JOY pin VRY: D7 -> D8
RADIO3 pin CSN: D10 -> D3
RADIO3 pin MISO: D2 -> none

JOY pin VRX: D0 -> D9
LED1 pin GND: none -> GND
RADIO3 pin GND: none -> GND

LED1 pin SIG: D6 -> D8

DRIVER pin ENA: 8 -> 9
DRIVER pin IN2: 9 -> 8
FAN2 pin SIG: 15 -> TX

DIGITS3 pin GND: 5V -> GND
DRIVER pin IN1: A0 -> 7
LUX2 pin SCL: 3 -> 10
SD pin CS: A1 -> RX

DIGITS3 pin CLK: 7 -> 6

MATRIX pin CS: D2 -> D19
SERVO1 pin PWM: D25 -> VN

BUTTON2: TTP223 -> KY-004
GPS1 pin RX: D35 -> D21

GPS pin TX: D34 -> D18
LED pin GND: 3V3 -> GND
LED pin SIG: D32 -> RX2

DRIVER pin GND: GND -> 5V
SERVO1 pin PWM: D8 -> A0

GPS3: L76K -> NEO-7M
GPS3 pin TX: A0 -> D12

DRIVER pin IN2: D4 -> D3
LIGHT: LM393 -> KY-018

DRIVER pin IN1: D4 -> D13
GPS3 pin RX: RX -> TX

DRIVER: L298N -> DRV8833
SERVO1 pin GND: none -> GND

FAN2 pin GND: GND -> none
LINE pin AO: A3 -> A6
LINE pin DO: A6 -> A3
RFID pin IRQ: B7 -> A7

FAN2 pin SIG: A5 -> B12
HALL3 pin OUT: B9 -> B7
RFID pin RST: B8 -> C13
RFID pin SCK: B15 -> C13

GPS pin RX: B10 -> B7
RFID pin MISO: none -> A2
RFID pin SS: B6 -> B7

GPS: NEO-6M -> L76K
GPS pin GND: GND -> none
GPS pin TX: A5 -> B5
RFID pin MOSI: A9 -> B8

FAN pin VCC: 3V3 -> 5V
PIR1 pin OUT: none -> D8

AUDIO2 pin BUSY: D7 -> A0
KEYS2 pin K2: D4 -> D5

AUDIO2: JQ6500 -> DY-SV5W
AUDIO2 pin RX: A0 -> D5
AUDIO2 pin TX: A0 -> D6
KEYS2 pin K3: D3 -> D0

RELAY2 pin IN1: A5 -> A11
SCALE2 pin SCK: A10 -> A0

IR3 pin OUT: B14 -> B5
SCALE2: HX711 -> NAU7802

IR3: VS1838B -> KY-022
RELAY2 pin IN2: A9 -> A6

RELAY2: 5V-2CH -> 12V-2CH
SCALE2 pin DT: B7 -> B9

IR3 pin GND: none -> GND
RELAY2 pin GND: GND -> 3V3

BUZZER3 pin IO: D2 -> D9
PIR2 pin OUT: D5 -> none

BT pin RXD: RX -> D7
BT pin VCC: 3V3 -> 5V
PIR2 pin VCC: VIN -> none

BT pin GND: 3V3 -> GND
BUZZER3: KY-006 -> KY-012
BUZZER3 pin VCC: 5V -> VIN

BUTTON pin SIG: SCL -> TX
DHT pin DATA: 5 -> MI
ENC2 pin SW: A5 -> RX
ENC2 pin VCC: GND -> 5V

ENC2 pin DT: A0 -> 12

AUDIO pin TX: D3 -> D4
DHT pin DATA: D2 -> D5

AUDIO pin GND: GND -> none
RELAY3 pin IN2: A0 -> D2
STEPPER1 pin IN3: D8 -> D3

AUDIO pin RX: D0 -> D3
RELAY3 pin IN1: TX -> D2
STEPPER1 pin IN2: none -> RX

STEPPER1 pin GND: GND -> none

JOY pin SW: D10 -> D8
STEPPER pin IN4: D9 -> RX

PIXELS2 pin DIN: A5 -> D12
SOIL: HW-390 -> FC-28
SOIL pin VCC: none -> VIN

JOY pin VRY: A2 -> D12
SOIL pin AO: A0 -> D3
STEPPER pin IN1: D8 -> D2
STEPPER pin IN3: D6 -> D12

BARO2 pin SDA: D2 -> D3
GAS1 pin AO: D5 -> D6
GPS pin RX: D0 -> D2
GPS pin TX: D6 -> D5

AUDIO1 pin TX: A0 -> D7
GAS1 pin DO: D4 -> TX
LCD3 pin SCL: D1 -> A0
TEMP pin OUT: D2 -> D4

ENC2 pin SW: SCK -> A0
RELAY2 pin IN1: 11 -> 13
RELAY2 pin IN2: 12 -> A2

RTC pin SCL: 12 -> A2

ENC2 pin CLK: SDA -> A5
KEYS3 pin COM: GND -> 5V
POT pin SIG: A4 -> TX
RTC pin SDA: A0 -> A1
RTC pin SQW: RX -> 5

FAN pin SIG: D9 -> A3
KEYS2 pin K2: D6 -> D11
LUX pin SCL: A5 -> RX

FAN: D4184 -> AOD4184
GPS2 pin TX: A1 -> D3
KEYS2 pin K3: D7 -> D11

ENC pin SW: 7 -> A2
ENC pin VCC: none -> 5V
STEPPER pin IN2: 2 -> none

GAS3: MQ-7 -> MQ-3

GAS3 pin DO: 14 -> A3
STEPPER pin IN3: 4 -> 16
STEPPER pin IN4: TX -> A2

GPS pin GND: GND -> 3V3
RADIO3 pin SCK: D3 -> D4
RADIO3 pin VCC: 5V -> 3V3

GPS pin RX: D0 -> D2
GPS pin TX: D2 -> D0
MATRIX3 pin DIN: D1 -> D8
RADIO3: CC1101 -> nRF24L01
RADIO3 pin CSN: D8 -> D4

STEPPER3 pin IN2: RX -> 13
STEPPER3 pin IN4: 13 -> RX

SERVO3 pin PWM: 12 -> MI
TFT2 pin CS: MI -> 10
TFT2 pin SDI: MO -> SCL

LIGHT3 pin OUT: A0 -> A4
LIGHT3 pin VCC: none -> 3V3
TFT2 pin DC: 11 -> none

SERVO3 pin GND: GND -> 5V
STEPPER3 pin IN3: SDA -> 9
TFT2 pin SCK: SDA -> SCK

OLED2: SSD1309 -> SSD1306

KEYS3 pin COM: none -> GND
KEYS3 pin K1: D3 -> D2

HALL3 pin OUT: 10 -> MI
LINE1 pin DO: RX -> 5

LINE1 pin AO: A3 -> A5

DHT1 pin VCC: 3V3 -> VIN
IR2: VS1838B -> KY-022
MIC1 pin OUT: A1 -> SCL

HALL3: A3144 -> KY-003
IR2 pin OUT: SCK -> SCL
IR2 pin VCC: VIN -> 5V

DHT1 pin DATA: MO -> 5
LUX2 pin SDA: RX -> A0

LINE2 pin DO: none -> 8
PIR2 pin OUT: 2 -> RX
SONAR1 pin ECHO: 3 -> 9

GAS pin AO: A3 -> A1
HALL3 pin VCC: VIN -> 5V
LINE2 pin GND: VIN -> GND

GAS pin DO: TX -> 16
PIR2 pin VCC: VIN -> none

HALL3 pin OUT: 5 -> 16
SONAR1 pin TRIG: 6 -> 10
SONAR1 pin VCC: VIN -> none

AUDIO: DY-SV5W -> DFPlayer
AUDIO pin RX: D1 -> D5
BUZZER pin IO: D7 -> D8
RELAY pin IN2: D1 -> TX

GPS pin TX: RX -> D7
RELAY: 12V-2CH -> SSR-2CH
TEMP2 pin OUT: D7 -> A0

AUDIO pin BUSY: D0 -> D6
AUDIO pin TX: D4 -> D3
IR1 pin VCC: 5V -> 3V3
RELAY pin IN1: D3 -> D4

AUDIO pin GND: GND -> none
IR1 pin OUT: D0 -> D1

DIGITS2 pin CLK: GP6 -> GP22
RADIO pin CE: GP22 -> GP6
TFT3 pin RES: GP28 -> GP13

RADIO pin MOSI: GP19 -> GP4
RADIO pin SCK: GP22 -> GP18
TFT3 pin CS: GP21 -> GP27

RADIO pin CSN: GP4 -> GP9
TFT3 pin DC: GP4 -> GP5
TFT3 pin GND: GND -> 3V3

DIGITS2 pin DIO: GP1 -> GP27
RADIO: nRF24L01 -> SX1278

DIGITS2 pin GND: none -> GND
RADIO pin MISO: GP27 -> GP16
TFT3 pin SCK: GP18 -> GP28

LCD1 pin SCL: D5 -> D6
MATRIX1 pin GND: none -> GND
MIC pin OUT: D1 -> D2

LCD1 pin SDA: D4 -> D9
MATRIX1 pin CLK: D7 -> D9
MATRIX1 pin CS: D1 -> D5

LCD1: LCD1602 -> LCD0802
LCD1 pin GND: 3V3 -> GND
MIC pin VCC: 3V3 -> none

* Directions for this task *
Where a line of the data holds the word "DRIVER", copy that line.

* The completed task *
DRIVER pin ENA: 8 -> 9
DRIVER pin IN2: 9 -> 8
DRIVER pin IN1: A0 -> 7
DRIVER pin GND: GND -> 5V
DRIVER pin IN2: D4 -> D3
DRIVER pin IN1: D4 -> D13
DRIVER: L298N -> DRV8833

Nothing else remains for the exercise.